— Problem to solve —
How many lines in the entries below contain the string "numericTimeSignature", with case taken into account? Reply with the number alone.
─── Dataset records ───
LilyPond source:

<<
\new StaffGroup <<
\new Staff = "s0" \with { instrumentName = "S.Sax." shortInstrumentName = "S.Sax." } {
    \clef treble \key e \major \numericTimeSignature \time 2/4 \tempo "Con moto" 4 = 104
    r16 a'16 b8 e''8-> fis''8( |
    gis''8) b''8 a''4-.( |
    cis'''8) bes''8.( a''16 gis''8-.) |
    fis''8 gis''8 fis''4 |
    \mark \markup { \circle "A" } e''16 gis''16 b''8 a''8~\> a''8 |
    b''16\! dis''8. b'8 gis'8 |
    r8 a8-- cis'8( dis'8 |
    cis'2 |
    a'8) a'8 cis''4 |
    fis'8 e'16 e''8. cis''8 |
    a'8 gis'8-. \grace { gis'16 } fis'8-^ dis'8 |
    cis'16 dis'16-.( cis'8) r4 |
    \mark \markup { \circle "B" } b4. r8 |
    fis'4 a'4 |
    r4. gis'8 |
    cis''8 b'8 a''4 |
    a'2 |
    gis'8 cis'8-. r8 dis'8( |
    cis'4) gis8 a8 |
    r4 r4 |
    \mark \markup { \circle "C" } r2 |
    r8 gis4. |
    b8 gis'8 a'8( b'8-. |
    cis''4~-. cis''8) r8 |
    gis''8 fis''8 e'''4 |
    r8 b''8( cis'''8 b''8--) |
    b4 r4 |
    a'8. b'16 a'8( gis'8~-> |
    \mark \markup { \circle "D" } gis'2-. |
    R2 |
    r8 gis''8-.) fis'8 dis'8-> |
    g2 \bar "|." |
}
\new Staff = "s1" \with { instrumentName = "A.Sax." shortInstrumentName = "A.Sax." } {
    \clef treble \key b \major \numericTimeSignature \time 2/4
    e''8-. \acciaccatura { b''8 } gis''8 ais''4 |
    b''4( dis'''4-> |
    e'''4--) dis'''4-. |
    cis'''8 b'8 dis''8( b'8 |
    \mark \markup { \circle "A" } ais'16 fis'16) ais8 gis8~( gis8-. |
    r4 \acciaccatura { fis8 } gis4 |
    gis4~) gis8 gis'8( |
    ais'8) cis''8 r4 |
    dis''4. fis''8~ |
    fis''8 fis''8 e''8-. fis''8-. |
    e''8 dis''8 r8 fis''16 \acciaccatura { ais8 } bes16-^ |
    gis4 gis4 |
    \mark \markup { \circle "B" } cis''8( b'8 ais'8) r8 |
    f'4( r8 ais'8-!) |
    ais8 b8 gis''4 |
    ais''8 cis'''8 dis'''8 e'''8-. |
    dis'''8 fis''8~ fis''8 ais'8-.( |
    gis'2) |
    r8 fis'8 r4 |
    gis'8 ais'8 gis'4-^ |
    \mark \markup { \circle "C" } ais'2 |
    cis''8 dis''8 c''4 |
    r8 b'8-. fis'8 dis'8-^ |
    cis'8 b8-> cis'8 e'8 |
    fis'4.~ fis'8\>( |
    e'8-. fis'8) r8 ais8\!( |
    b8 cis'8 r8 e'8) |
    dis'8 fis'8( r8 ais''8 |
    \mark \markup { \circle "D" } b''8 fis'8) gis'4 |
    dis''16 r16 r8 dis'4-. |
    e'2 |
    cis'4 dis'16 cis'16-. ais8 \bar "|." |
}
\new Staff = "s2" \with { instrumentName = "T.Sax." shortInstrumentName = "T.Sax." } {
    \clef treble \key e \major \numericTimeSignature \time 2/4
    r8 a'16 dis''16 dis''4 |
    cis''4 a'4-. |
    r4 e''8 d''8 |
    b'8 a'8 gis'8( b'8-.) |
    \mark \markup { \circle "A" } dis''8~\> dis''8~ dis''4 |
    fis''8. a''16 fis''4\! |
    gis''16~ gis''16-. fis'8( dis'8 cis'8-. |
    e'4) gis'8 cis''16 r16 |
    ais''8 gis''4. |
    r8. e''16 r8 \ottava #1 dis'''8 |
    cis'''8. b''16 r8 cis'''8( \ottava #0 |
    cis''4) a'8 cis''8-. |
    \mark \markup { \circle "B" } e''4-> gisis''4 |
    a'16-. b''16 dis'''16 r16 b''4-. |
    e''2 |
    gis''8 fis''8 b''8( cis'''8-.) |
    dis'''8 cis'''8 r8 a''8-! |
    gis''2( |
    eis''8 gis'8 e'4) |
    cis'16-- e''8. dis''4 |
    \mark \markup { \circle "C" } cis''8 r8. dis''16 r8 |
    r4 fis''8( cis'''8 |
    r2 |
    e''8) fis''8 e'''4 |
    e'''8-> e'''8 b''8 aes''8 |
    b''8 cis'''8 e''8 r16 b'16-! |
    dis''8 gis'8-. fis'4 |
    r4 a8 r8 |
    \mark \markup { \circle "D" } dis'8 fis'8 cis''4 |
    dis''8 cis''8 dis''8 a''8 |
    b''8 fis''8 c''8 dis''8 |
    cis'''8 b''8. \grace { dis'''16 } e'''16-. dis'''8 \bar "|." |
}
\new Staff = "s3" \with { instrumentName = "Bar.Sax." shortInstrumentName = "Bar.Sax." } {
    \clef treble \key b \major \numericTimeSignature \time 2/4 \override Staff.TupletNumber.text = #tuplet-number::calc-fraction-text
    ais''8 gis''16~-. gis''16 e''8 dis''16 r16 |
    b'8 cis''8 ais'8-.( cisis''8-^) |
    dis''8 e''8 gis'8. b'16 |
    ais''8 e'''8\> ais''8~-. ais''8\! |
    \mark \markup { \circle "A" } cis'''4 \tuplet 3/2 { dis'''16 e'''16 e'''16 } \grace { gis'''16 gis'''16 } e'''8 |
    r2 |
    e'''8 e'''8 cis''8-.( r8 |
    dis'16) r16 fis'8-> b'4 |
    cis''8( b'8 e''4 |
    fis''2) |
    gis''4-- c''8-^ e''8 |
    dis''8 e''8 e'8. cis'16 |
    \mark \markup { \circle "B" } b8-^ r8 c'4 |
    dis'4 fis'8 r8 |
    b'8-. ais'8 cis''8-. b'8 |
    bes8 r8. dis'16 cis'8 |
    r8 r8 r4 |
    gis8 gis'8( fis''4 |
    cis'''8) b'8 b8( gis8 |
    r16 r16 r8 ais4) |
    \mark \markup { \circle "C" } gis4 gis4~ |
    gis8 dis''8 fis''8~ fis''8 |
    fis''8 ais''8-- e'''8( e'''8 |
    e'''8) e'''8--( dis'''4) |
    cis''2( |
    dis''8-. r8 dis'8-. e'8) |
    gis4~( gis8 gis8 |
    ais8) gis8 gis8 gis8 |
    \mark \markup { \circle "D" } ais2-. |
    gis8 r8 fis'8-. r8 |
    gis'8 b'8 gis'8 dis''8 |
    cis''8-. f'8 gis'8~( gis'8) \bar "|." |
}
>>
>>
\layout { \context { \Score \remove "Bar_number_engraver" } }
───
— Completed task —
4